> [Work instructions]:
From the data below, please reproduce exactly everything from the line that contains "LINE1 pin DO: D5 -> D3" down to the line that contains "IMU2 pin SCL: D1 -> D5", with both ends included.

(Extracted entries)

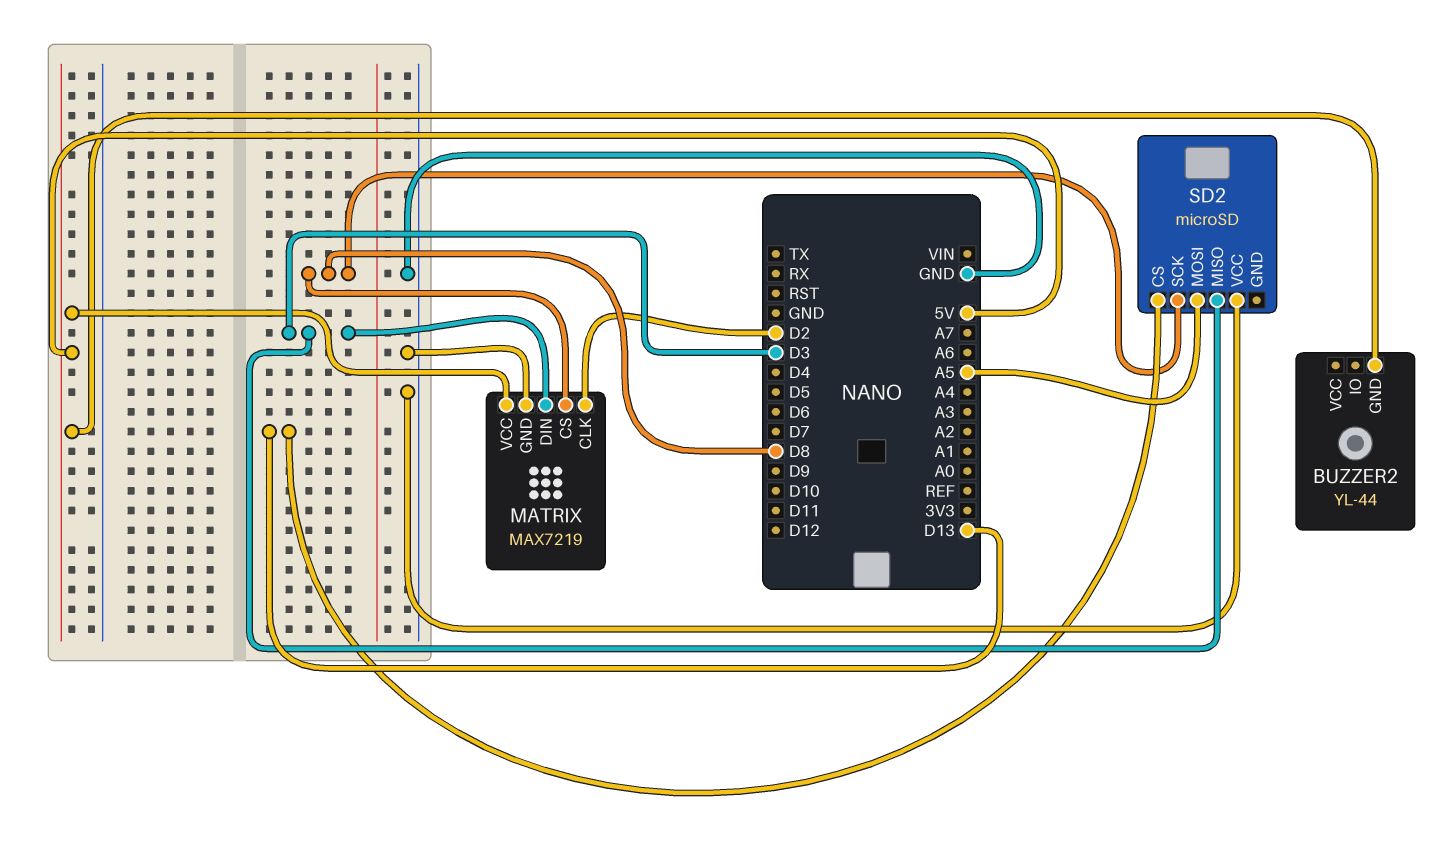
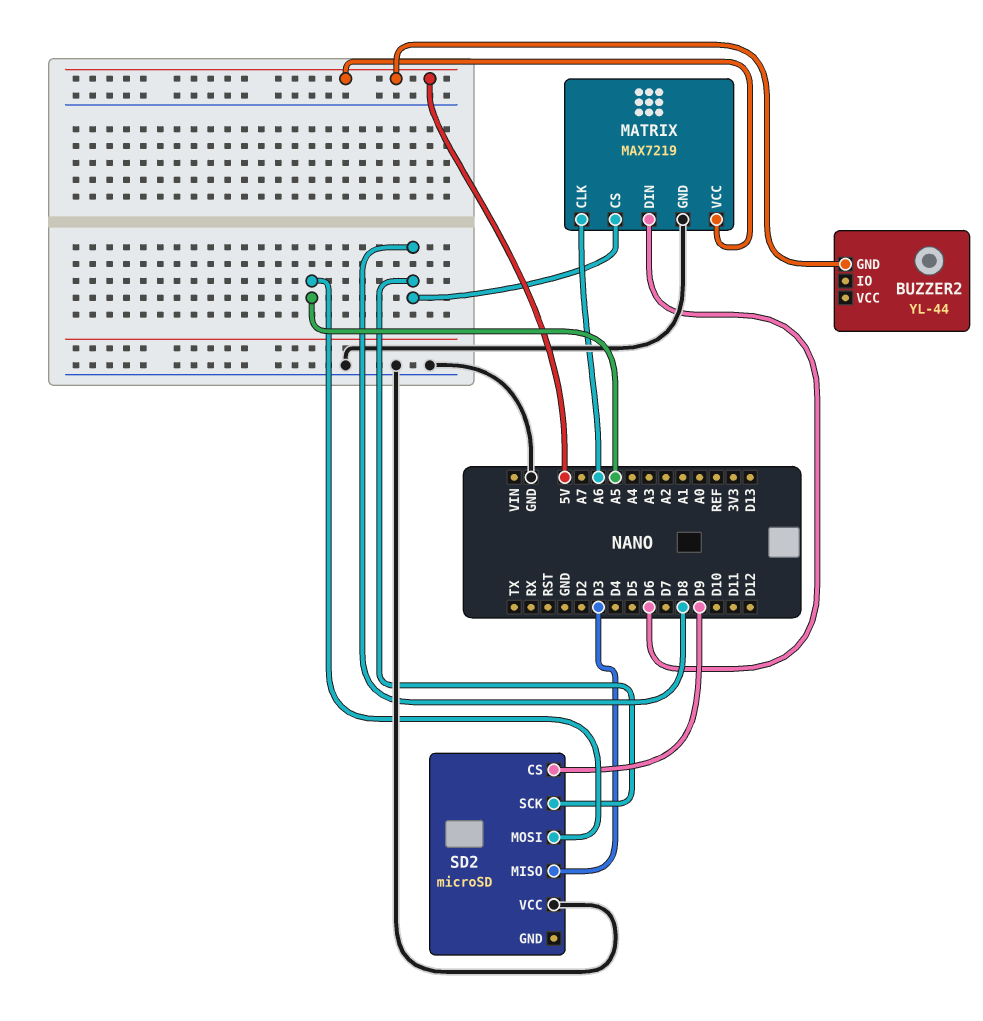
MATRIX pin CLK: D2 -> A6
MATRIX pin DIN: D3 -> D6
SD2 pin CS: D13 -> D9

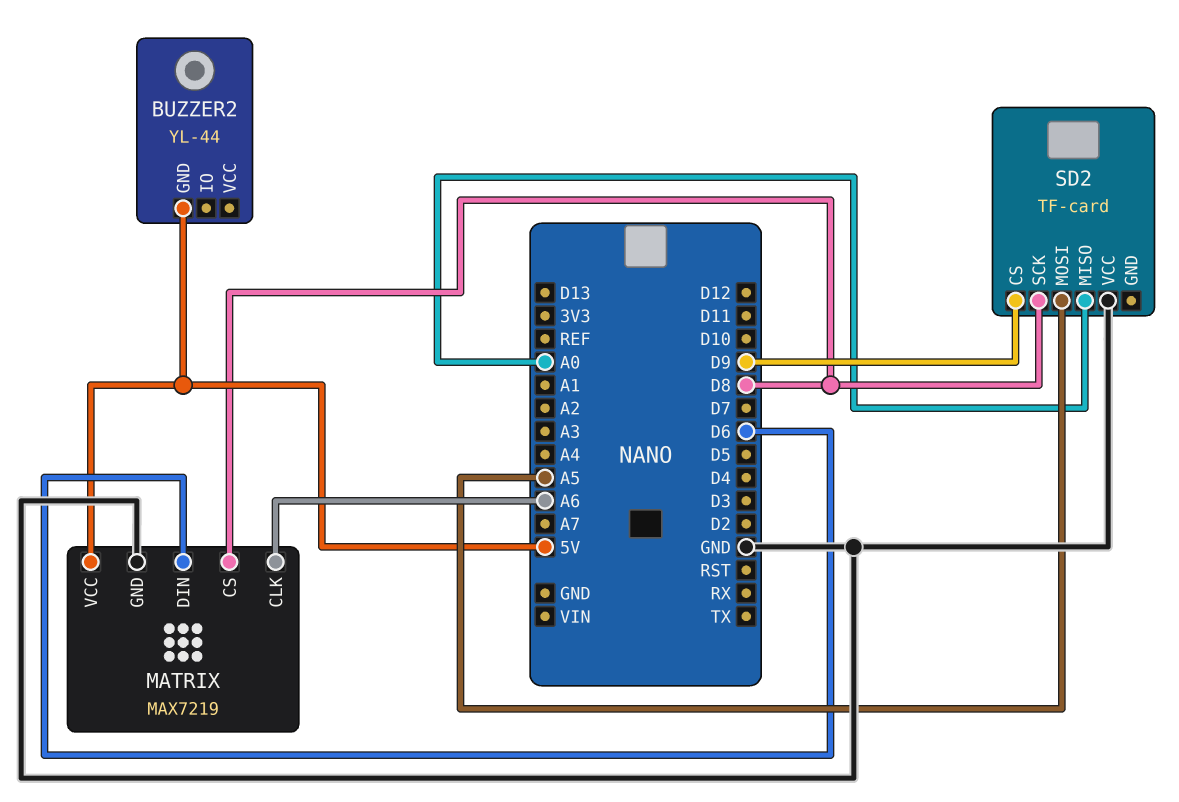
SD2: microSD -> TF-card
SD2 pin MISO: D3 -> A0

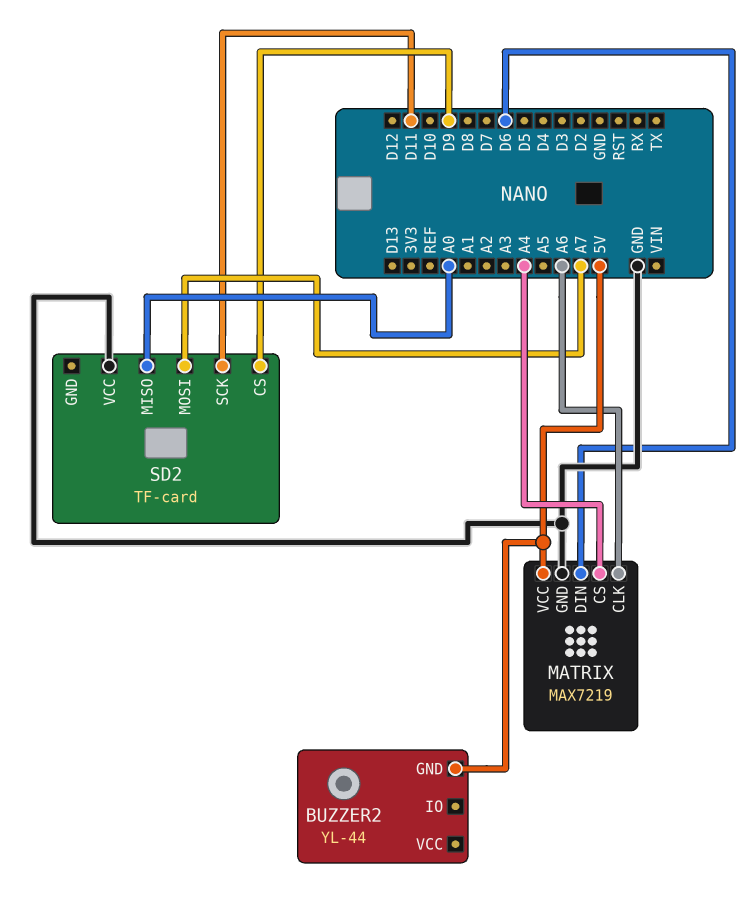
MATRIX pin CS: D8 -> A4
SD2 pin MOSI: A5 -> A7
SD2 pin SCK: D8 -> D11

(End Extracted entries)
(Extracted entries)

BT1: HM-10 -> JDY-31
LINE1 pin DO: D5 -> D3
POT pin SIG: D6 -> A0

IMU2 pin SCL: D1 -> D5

(End Extracted entries)

> [Response area]:
LINE1 pin DO: D5 -> D3
POT pin SIG: D6 -> A0

IMU2 pin SCL: D1 -> D5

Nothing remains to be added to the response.